#### [DATA SUPPLIED]
▼

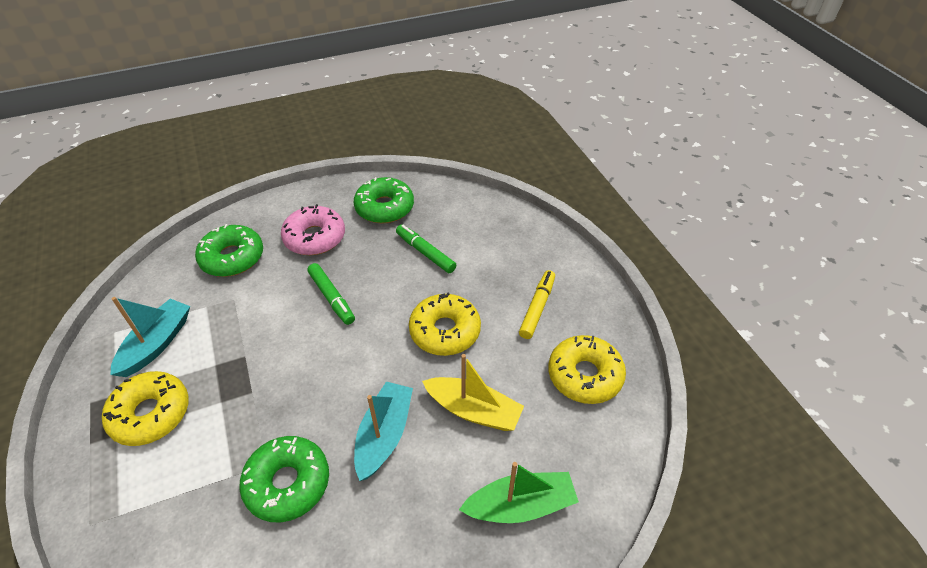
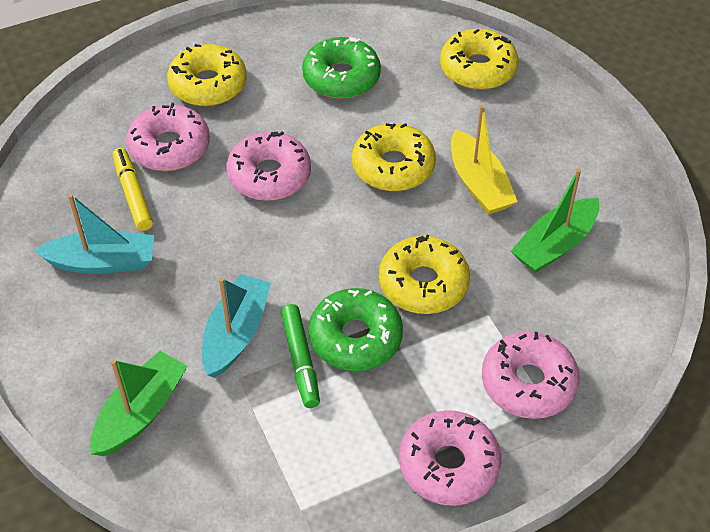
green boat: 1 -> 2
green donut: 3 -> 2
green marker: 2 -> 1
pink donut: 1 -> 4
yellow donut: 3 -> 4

▲
▼

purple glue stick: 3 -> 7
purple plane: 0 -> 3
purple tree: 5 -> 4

▲
▼

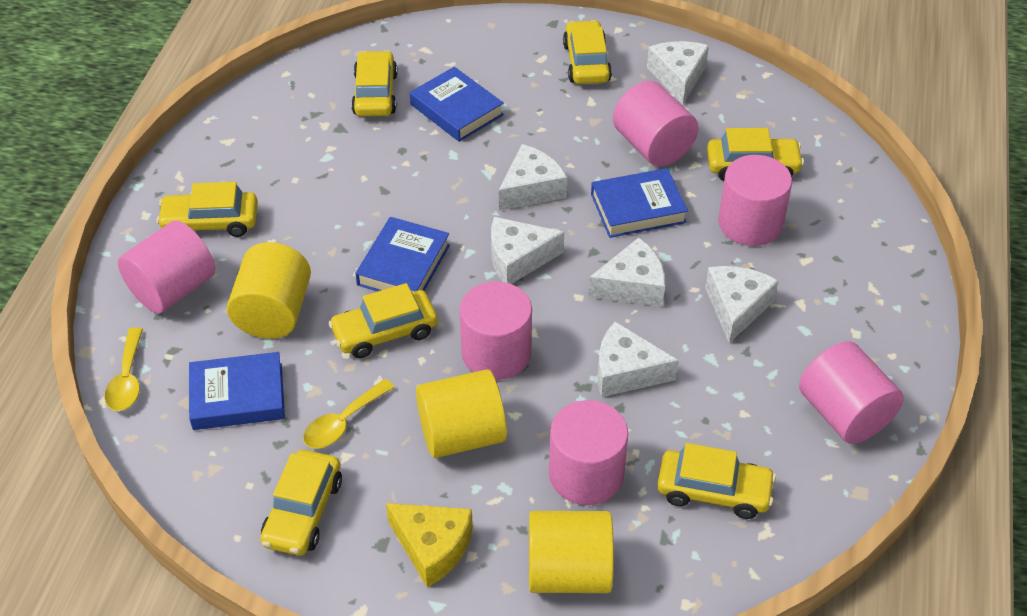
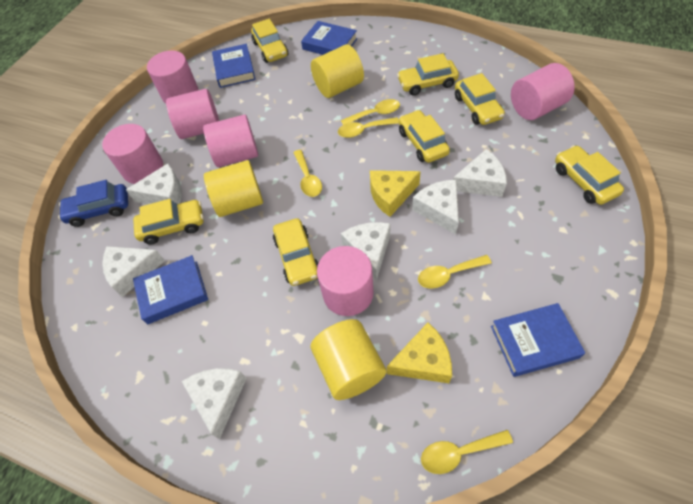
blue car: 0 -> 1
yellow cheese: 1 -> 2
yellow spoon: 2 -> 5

▲

#### [WHAT THIS TASK INVOLVES]
Your response should contain each line of the listing in which the word "green" occurs.

#### [TASK SOLUTION]
green boat: 1 -> 2
green donut: 3 -> 2
green marker: 2 -> 1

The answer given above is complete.